→ **Task to carry out**:
For the word "turned", find each line in the entries where it occurs and copy that line.

→ **Exercise data**:

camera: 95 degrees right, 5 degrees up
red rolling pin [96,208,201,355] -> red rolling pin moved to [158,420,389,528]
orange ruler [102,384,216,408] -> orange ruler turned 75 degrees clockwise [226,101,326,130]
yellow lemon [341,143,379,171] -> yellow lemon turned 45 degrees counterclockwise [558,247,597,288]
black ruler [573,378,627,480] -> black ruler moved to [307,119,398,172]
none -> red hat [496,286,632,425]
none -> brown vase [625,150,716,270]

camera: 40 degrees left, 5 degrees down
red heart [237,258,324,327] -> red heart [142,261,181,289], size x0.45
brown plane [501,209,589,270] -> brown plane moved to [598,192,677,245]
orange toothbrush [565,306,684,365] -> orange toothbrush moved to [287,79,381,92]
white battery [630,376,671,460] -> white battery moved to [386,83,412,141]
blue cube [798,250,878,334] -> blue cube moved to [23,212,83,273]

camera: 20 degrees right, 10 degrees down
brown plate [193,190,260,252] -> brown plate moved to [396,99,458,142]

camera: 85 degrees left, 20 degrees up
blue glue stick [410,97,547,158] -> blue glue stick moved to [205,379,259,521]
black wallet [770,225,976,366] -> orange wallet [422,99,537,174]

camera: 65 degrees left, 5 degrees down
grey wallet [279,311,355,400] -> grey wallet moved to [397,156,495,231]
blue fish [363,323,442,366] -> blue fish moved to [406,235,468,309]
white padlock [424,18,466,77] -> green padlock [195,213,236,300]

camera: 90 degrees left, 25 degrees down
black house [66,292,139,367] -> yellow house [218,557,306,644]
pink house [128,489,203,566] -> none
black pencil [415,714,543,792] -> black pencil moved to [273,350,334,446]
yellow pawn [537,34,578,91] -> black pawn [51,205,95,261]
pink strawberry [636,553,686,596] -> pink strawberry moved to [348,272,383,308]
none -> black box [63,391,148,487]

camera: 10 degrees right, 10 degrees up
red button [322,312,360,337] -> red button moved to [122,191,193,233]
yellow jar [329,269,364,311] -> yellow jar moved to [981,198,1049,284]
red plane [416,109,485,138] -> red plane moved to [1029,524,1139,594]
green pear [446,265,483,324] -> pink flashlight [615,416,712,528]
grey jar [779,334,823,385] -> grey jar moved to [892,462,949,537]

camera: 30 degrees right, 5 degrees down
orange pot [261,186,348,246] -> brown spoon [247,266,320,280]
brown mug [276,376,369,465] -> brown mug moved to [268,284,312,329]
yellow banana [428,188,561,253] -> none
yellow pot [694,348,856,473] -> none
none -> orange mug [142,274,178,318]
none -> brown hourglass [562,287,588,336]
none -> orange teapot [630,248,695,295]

→ **Answer space**:
orange ruler [102,384,216,408] -> orange ruler turned 75 degrees clockwise [226,101,326,130]
yellow lemon [341,143,379,171] -> yellow lemon turned 45 degrees counterclockwise [558,247,597,288]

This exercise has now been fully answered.